Task prompt. Leaving out every picture, quote the data below exactly as it appears.

Dataset section.
· · · · ·

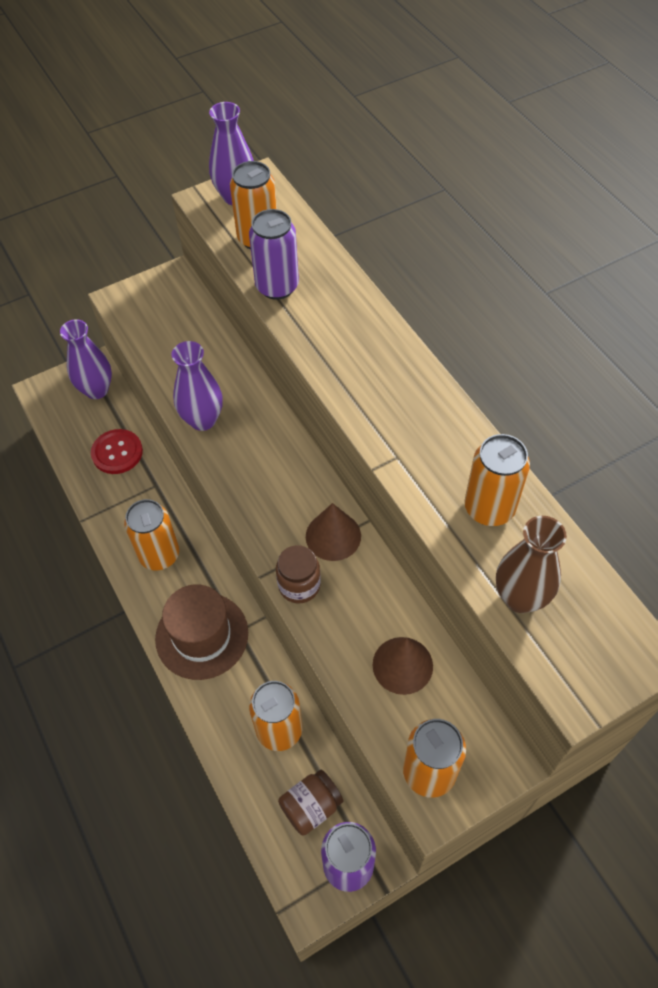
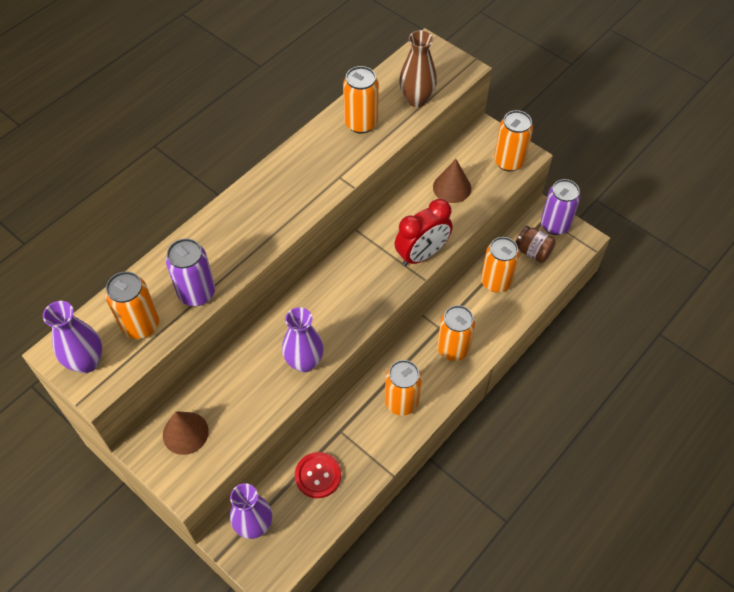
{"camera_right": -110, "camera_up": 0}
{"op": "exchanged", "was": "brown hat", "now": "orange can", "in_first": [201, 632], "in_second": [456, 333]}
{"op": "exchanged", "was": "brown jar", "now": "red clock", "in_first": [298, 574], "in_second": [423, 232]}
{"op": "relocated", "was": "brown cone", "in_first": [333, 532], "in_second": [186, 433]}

· · · · ·

Answer section.
{"camera_right": -110, "camera_up": 0}
{"op": "exchanged", "was": "brown hat", "now": "orange can", "in_first": [201, 632], "in_second": [456, 333]}
{"op": "exchanged", "was": "brown jar", "now": "red clock", "in_first": [298, 574], "in_second": [423, 232]}
{"op": "relocated", "was": "brown cone", "in_first": [333, 532], "in_second": [186, 433]}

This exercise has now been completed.